Data segment ▸
▼▼▼
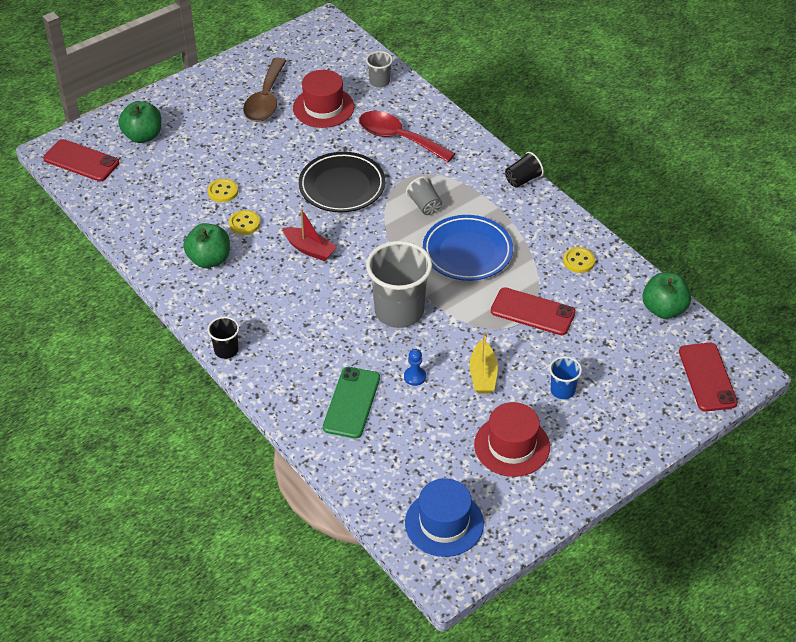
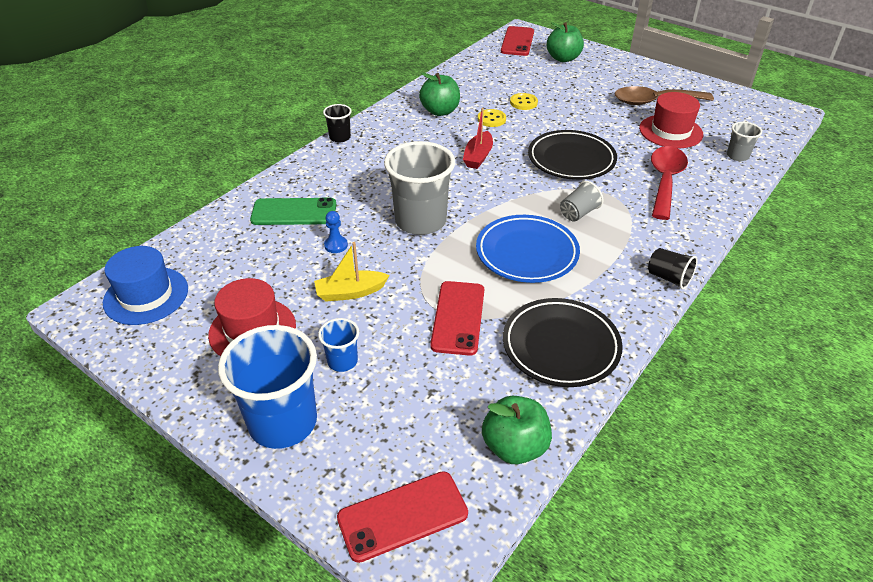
camera: 75 degrees right, 5 degrees down
yellow button [563,247,595,273] -> black plate [503,298,623,387]
none -> blue cup [218,325,317,449]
▲▲▲
What you will do ▸
Give the data again exactly as written, with all pictures left out.

Result below ▸
camera: 75 degrees right, 5 degrees down
yellow button [563,247,595,273] -> black plate [503,298,623,387]
none -> blue cup [218,325,317,449]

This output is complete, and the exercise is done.